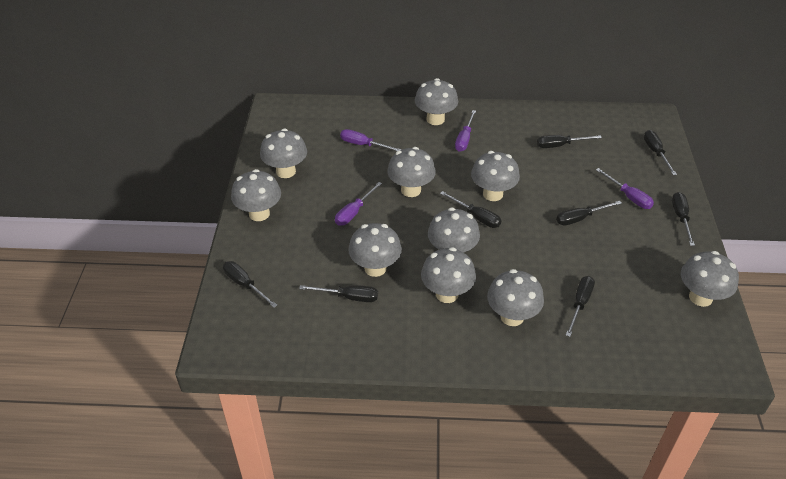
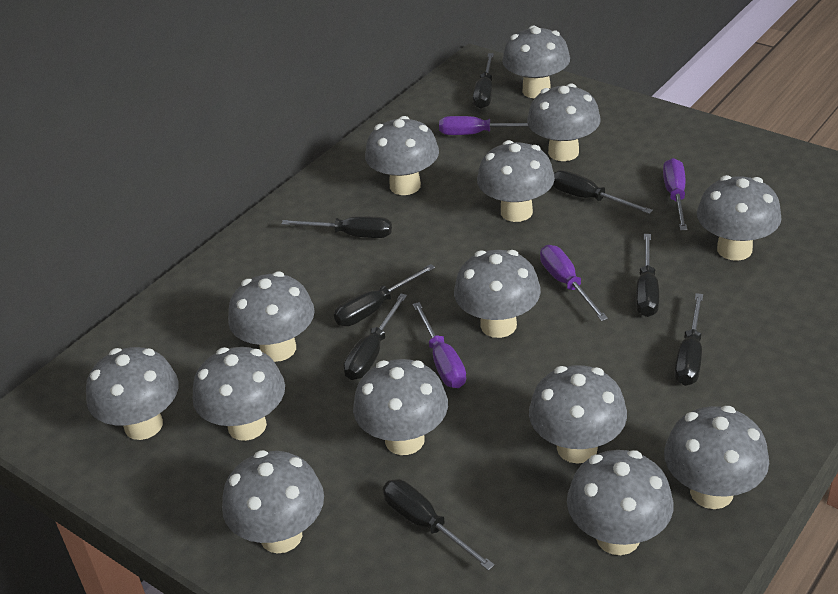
grey mushroom: 10 -> 14

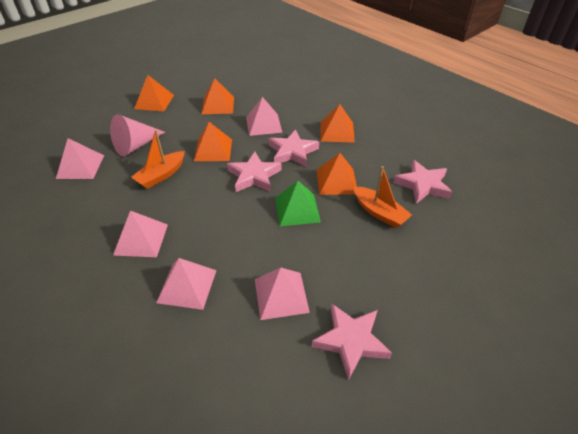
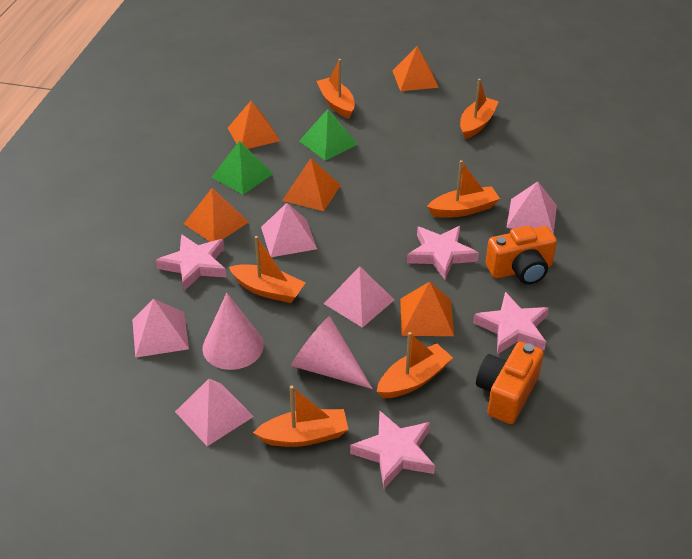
green pyramid: 1 -> 2
orange boat: 2 -> 6
orange camera: 0 -> 2
pink cone: 1 -> 2

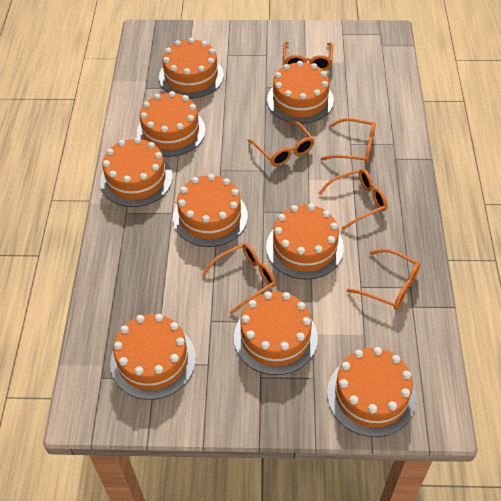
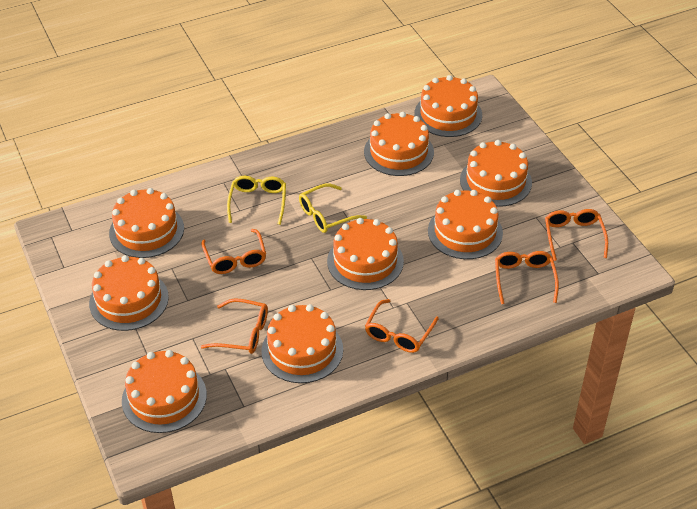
orange glasses: 6 -> 5
yellow glasses: 0 -> 2

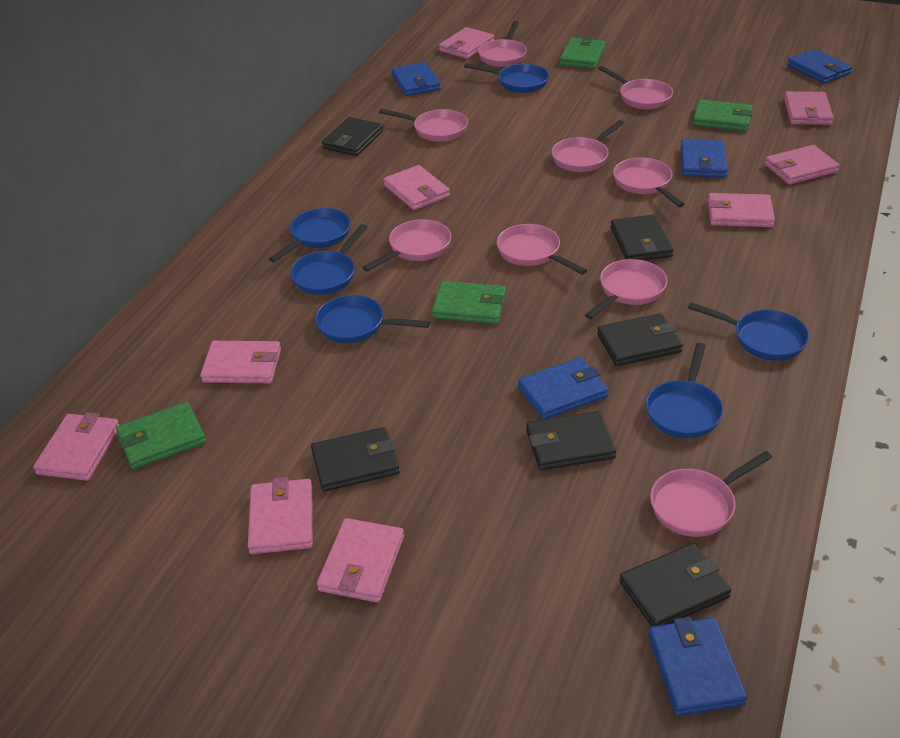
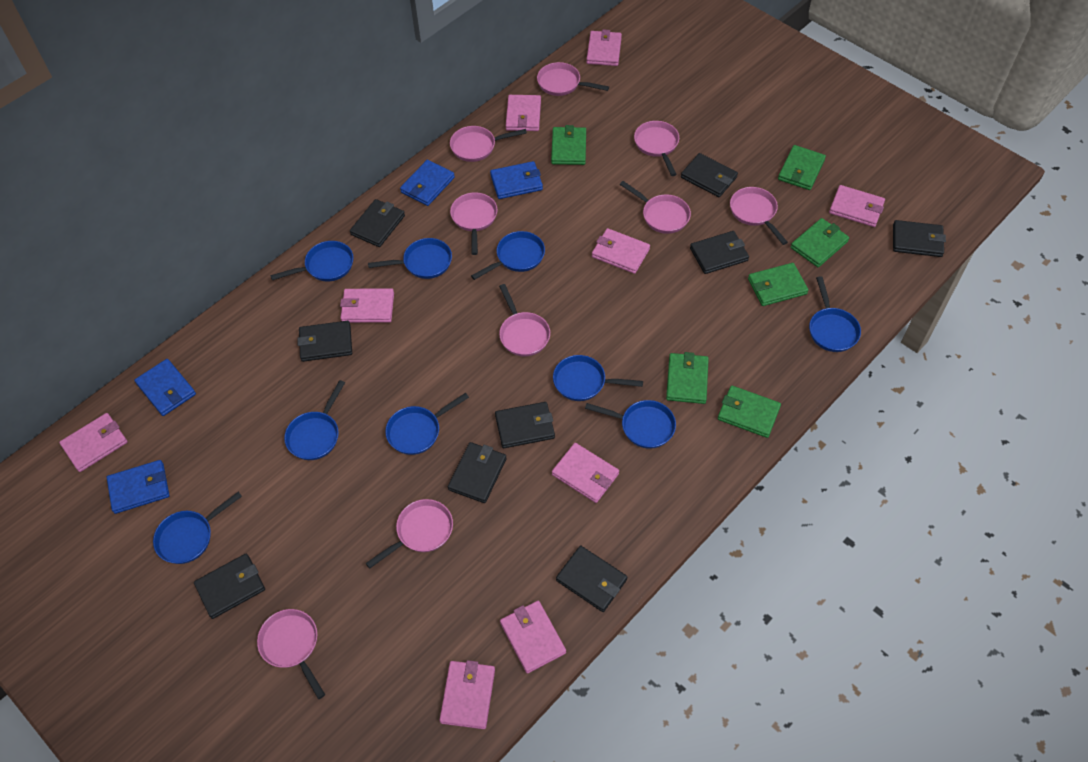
black wallet: 6 -> 9
blue pan: 6 -> 9
blue wallet: 5 -> 4
green wallet: 4 -> 6

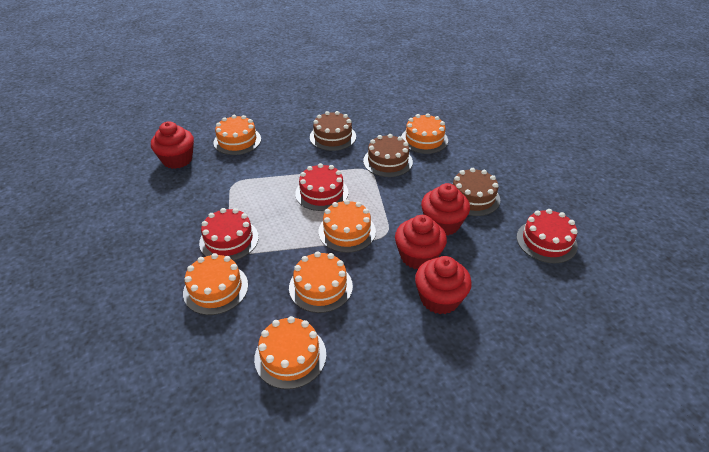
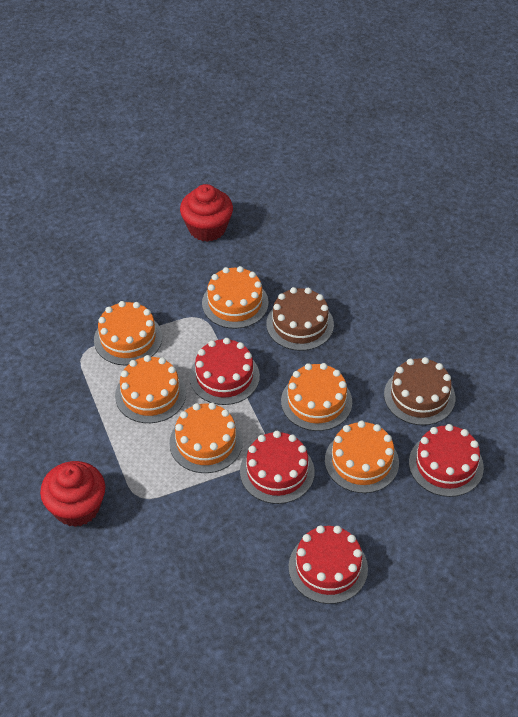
brown cake: 3 -> 2
red cake: 3 -> 4
red cupcake: 4 -> 2

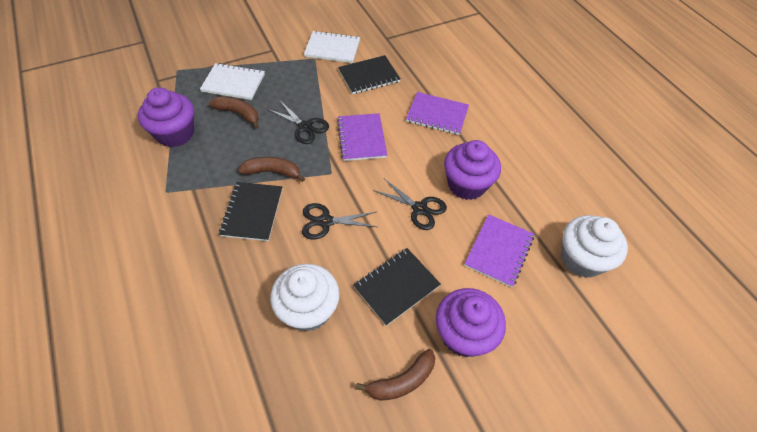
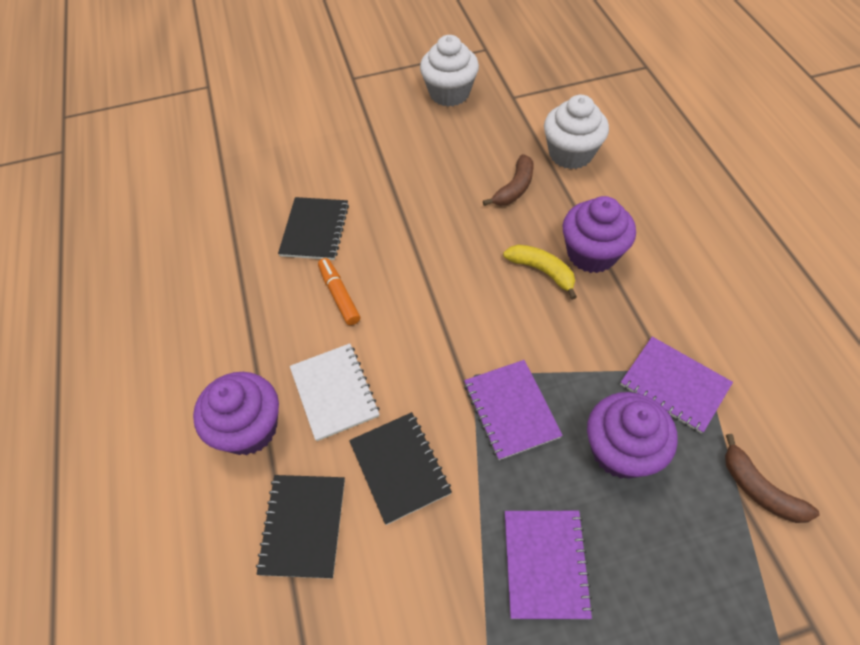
black scissors: 3 -> 0
brown banana: 3 -> 2
orange marker: 0 -> 1
white notebook: 2 -> 1
yellow banana: 0 -> 1

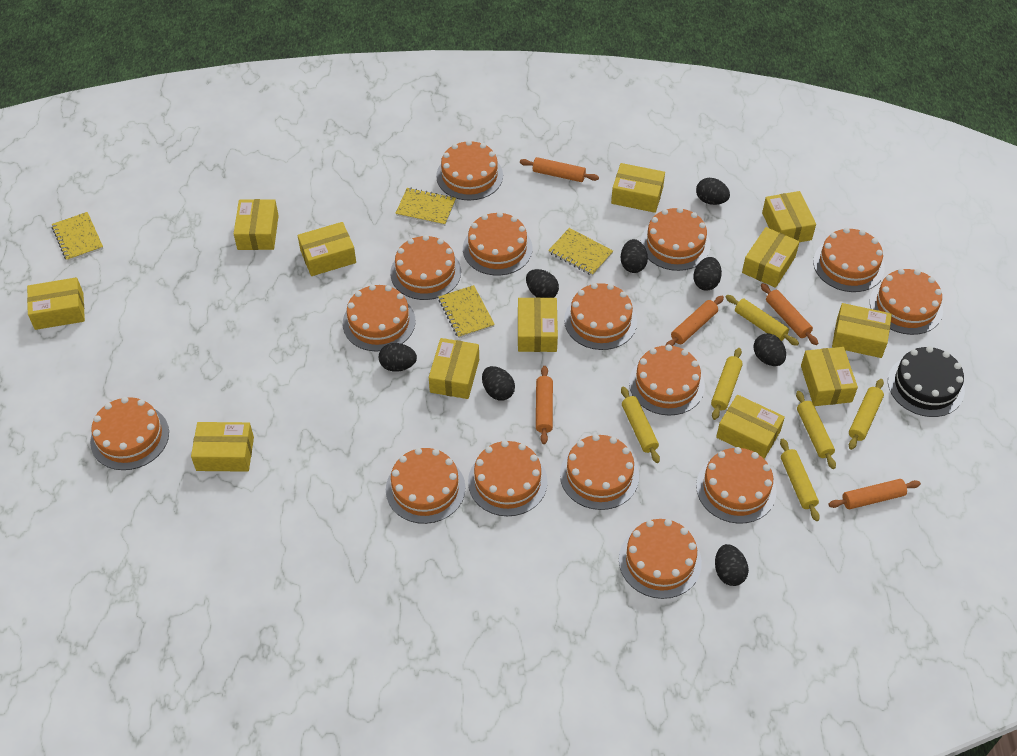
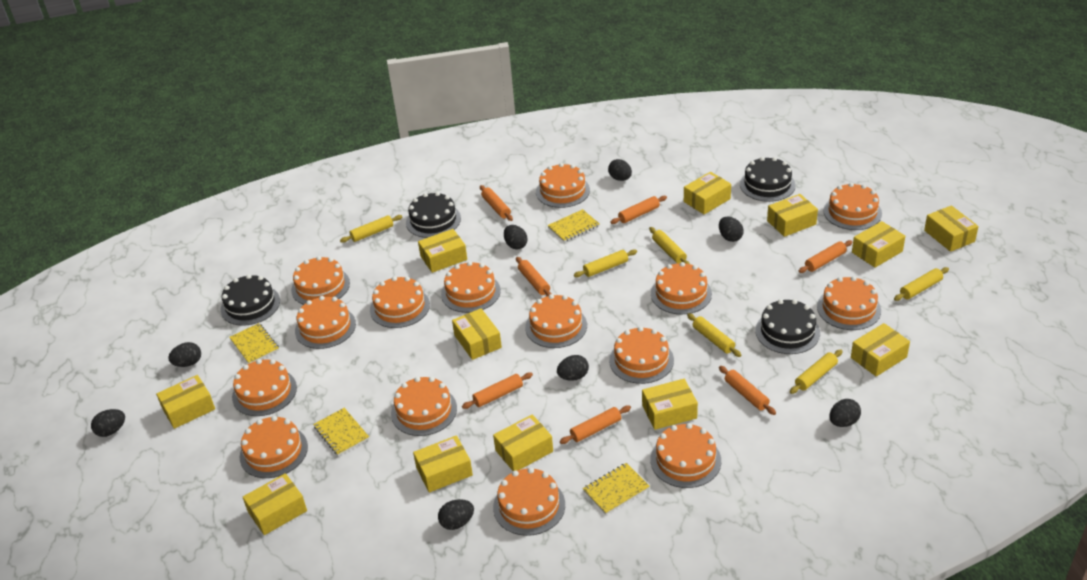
black cake: 1 -> 4
orange rolling pin: 5 -> 7

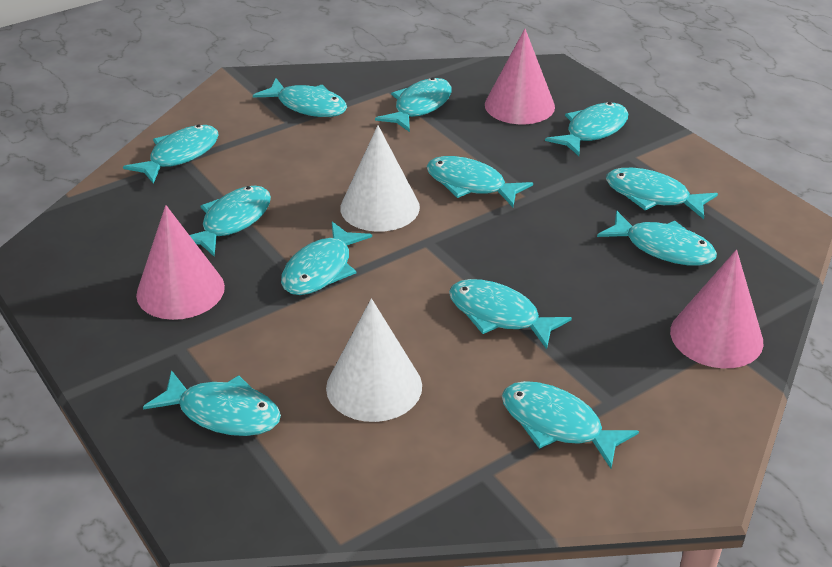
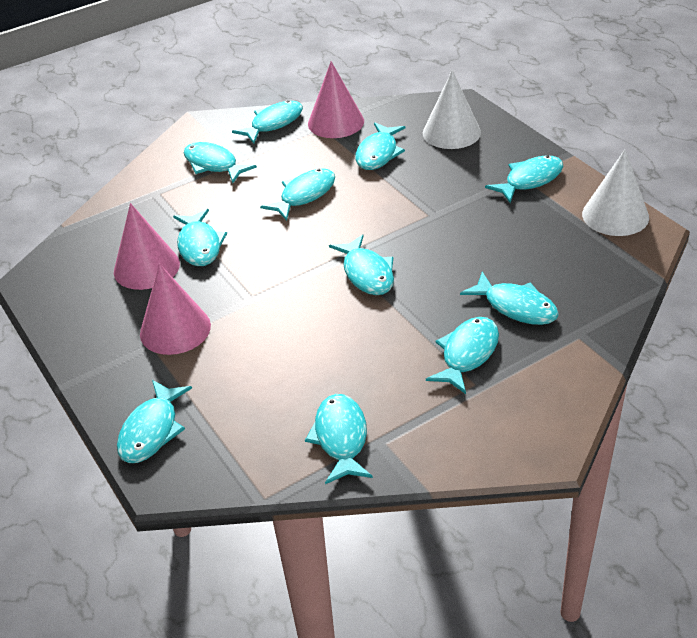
turquoise fish: 12 -> 11

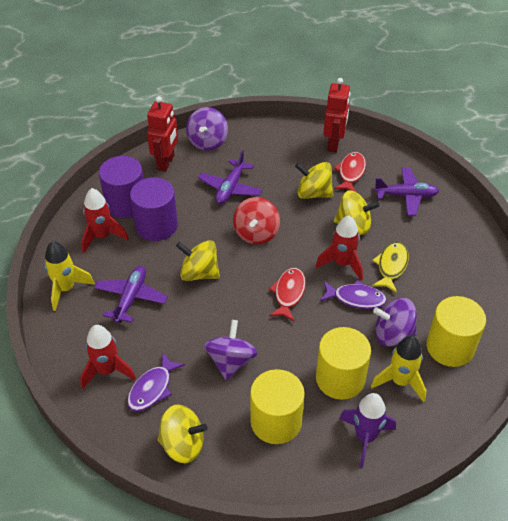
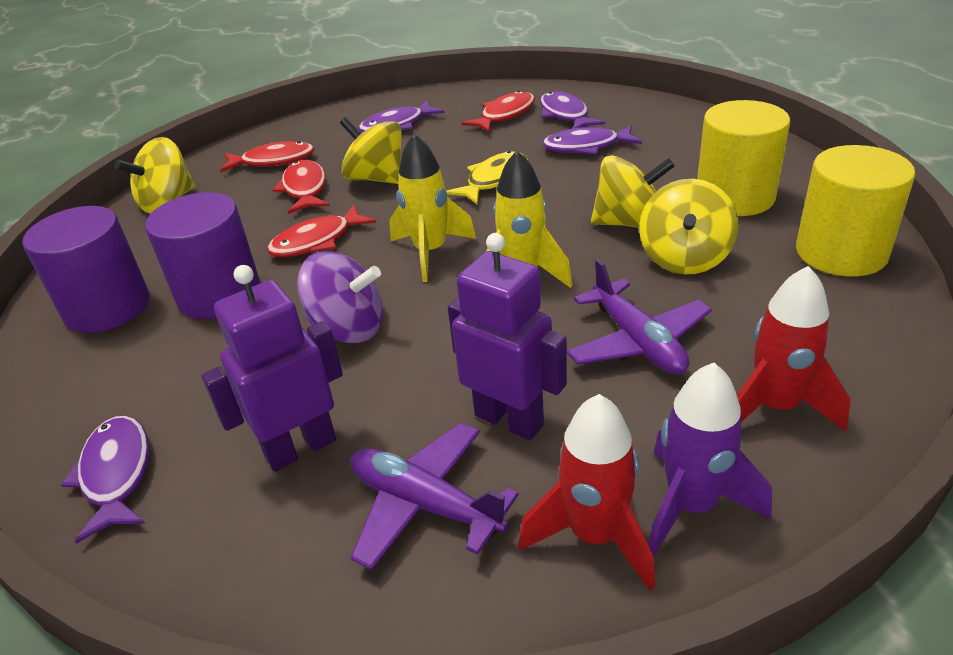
purple fish: 2 -> 4
purple plane: 3 -> 2
purple robot: 0 -> 2
purple spinning top: 3 -> 1
red fish: 2 -> 4
red robot: 2 -> 0
red rocket: 3 -> 2
red spinning top: 1 -> 0
yellow cylinder: 3 -> 2

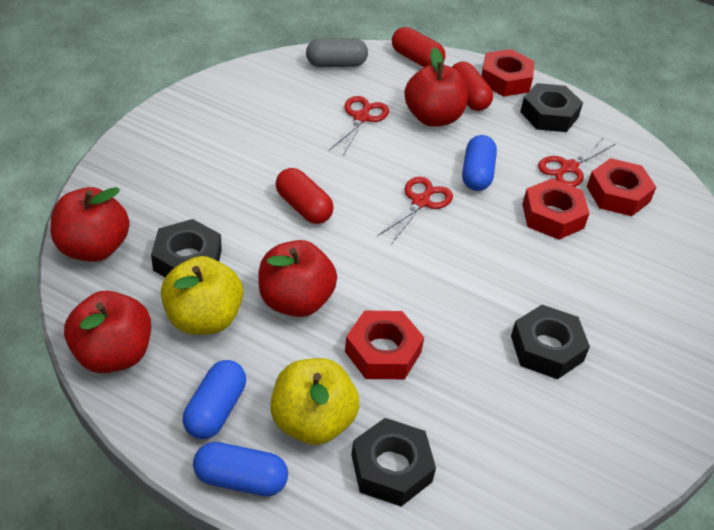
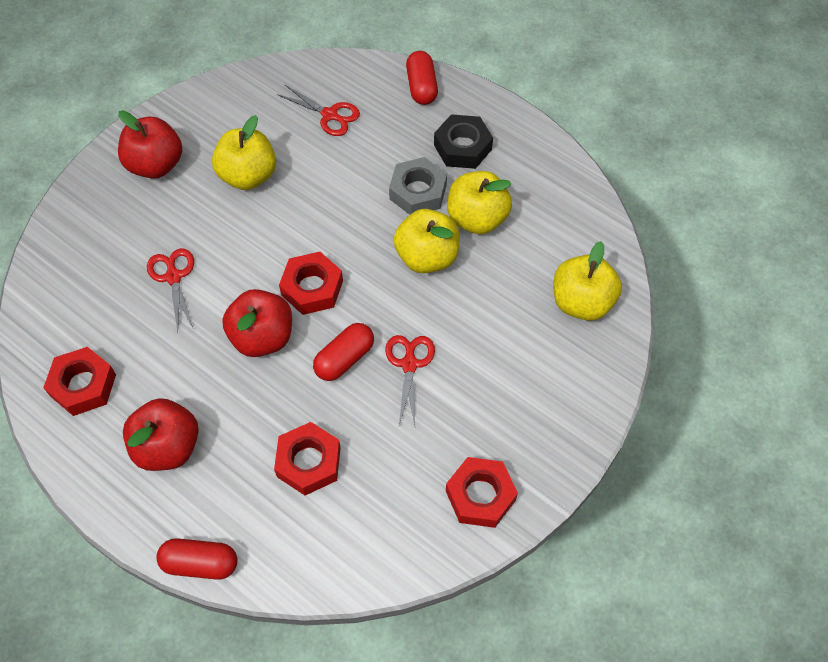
black nut: 4 -> 1
blue capsule: 3 -> 0
grey capsule: 1 -> 0
grey nut: 0 -> 1
red apple: 4 -> 3
yellow apple: 2 -> 4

YOUR ASSIGNMENT: Set down every entry above exactly as written. Leave out all pictures.

RESULT FOR THIS EXERCISE:
grey mushroom: 10 -> 14

green pyramid: 1 -> 2
orange boat: 2 -> 6
orange camera: 0 -> 2
pink cone: 1 -> 2

orange glasses: 6 -> 5
yellow glasses: 0 -> 2

black wallet: 6 -> 9
blue pan: 6 -> 9
blue wallet: 5 -> 4
green wallet: 4 -> 6

brown cake: 3 -> 2
red cake: 3 -> 4
red cupcake: 4 -> 2

black scissors: 3 -> 0
brown banana: 3 -> 2
orange marker: 0 -> 1
white notebook: 2 -> 1
yellow banana: 0 -> 1

black cake: 1 -> 4
orange rolling pin: 5 -> 7

turquoise fish: 12 -> 11

purple fish: 2 -> 4
purple plane: 3 -> 2
purple robot: 0 -> 2
purple spinning top: 3 -> 1
red fish: 2 -> 4
red robot: 2 -> 0
red rocket: 3 -> 2
red spinning top: 1 -> 0
yellow cylinder: 3 -> 2

black nut: 4 -> 1
blue capsule: 3 -> 0
grey capsule: 1 -> 0
grey nut: 0 -> 1
red apple: 4 -> 3
yellow apple: 2 -> 4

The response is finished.